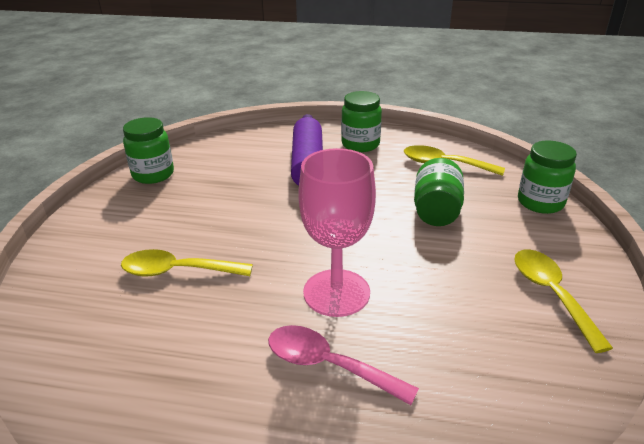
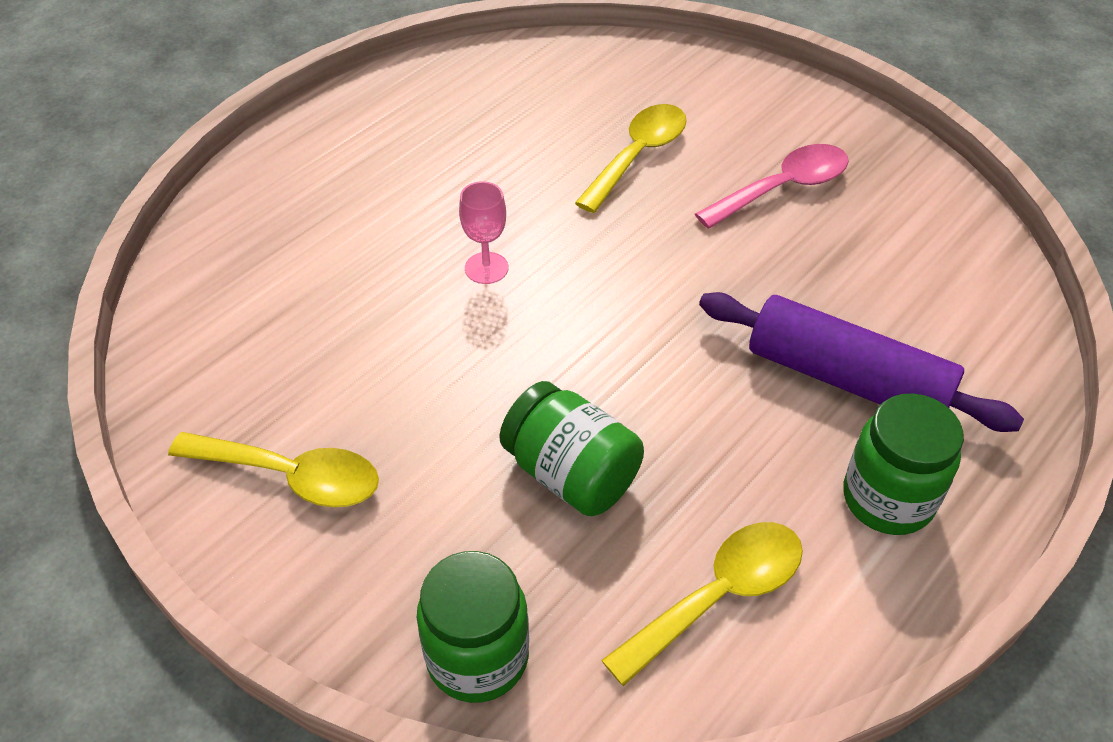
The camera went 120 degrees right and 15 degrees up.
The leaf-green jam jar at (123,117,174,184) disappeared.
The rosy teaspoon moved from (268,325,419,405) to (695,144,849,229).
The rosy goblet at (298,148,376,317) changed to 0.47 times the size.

+ + + + + + +

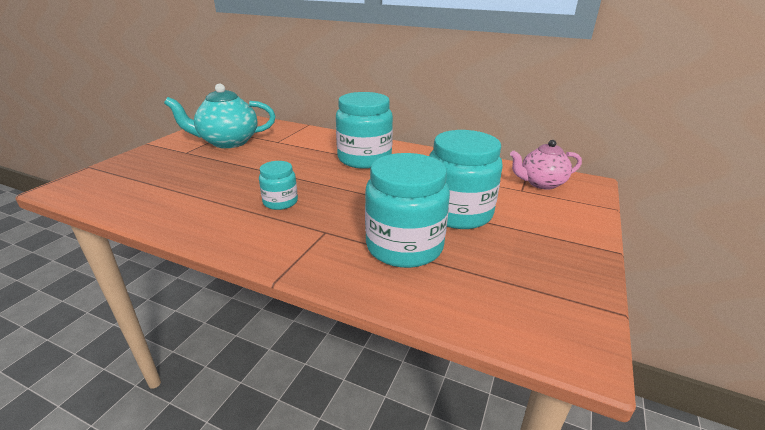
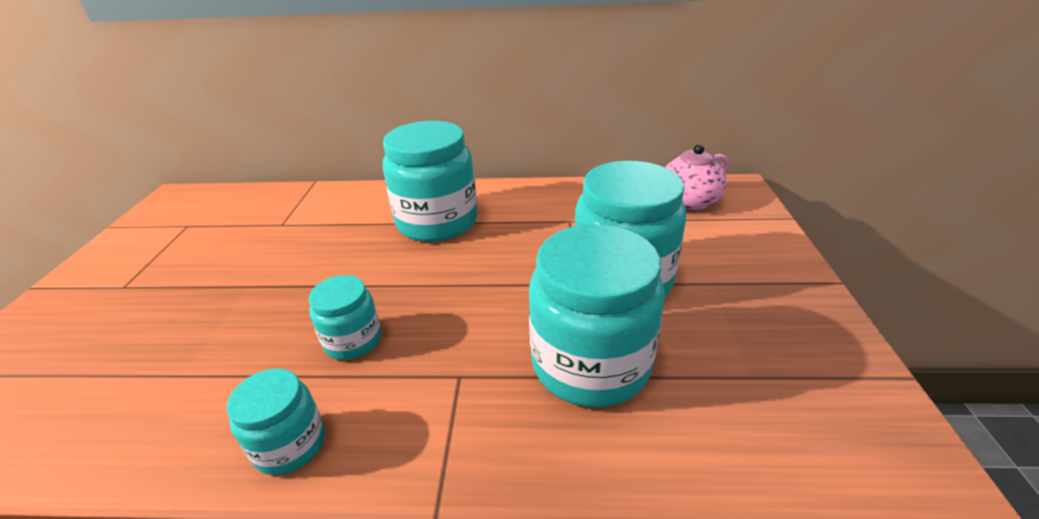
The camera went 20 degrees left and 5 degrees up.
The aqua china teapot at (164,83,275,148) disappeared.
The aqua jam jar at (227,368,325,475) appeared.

+ + + + + + +

How to complete this task
Everything above from the line containing "The rosy teaspoon" through the line containing "The rosy goblet" must be copied exactly. Nothing outside that range belongs in the answer.

Worked solution
The rosy teaspoon moved from (268,325,419,405) to (695,144,849,229).
The rosy goblet at (298,148,376,317) changed to 0.47 times the size.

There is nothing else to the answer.